# WHAT YOU ARE ASKED TO DO
Should a line in the entries below contain "plane", return that line.

-- INPUT MATERIAL follows --

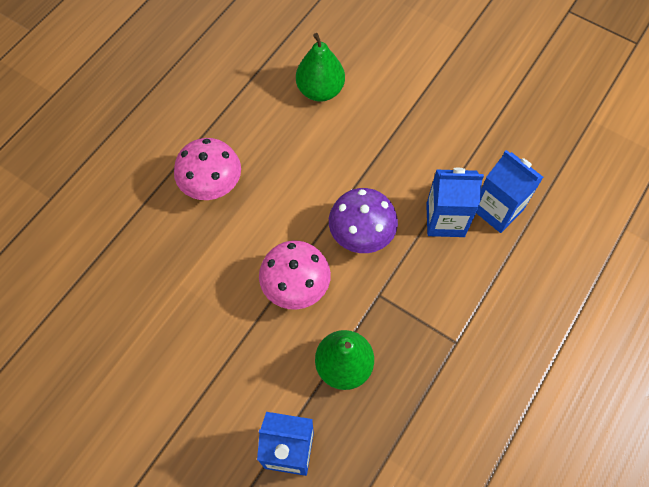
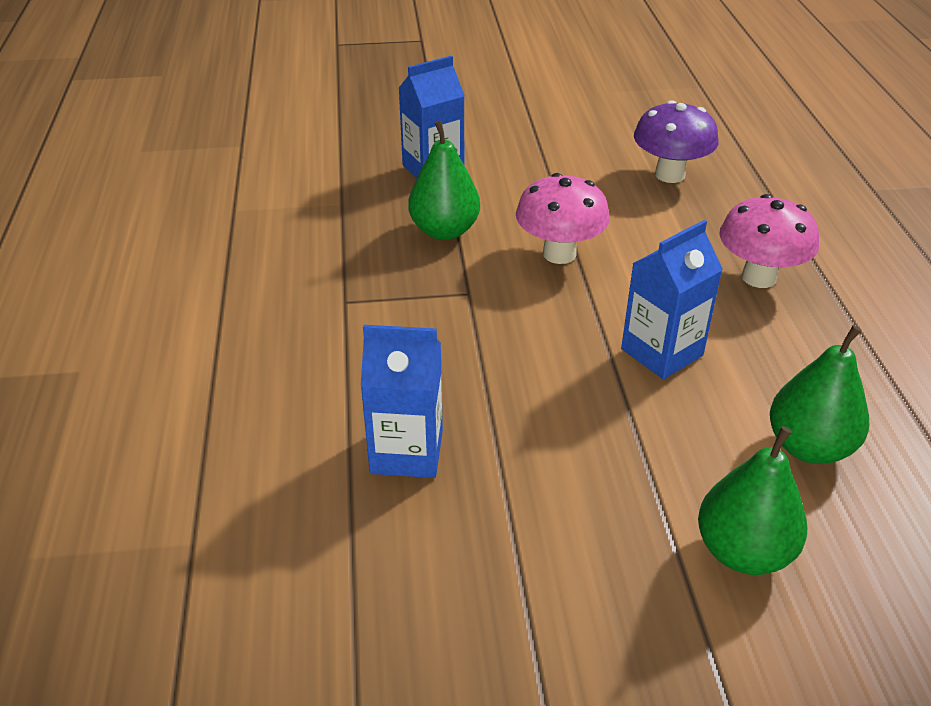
camera: 140 degrees right, 25 degrees down
(361, 235) = (547, 327): purple mushroom -> purple mushroom (670, 175)
(400, 74) = (743, 552): none -> green pear
(445, 220) = (466, 399): blue carton -> blue carton (662, 352)

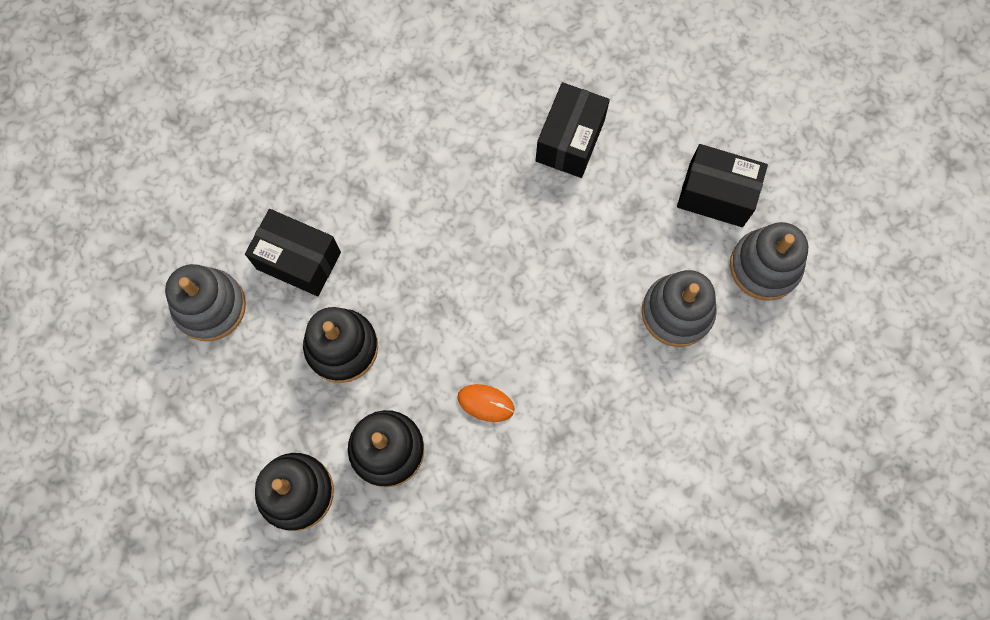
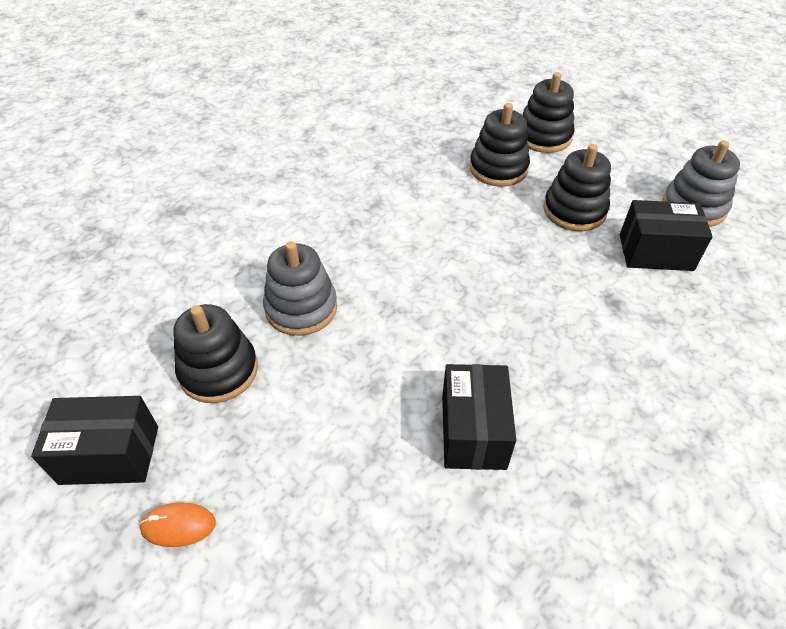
camera: 160 degrees right, 25 degrees down
(486, 403) = (441, 208): orange mouse -> orange mouse (178, 526)
(716, 195) = (286, 425): black box -> black box (110, 454)
(764, 266) = (219, 370): grey stacking toy -> black stacking toy

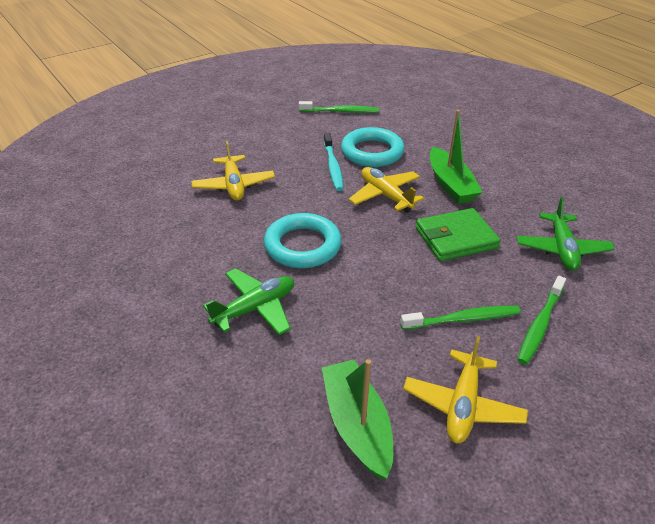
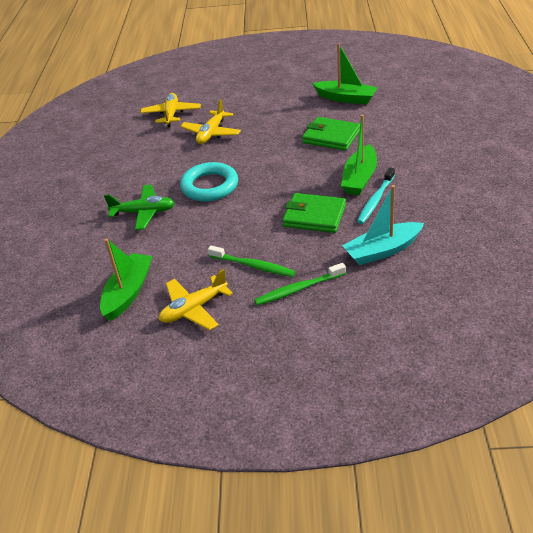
camera: 40 degrees right, 0 degrees up
(333, 166) = (290, 139): turquoise toothbrush -> turquoise toothbrush (376, 200)
(340, 111) = (346, 98): green toothbrush -> green boat
(372, 152) = (331, 137): turquoise ring -> green wallet
(385, 195) = (302, 171): yellow plane -> yellow plane (171, 114)
(562, 249) = (382, 250): green plane -> turquoise boat

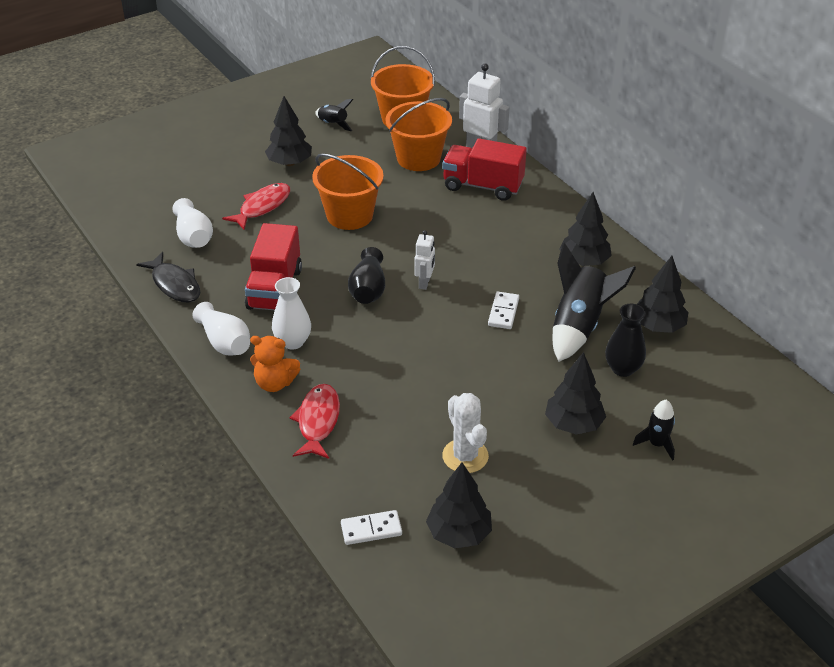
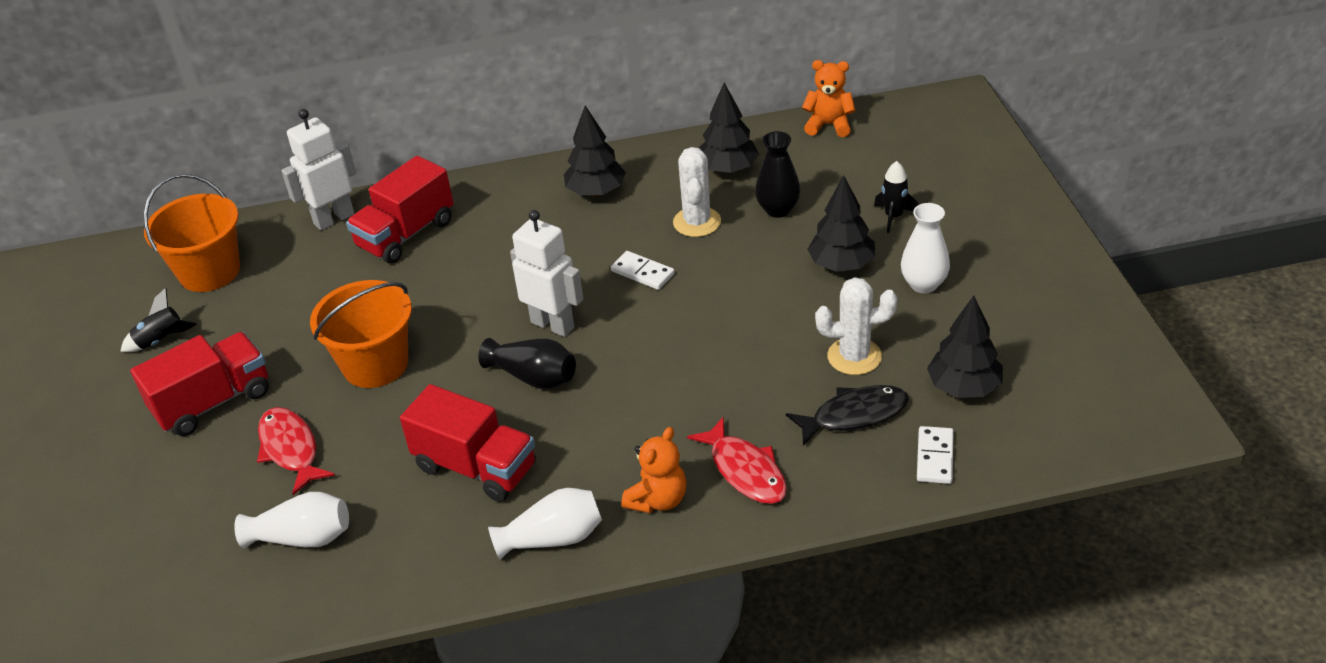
camera: 65 degrees left, 0 degrees up
(174, 284) = (397, 576): black fish -> black fish (854, 415)
(289, 163) = (213, 402): black tree -> red truck
(293, 342) = (590, 468): white vase -> white vase (923, 284)
(318, 421) = (745, 470): red fish -> red fish turned 150 degrees counterclockwise
(418, 158) = (306, 276): orange bucket -> none
(424, 283) = (553, 324): white robot -> white robot, size x1.68
(579, 326) = (697, 222): black rocket -> white cactus
(761, 373) = (829, 125): none -> orange teddy bear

-- INPUT MATERIAL concluded --

# WRITTEN RESPONSE
(385, 195) = (302, 171): yellow plane -> yellow plane (171, 114)
(562, 249) = (382, 250): green plane -> turquoise boat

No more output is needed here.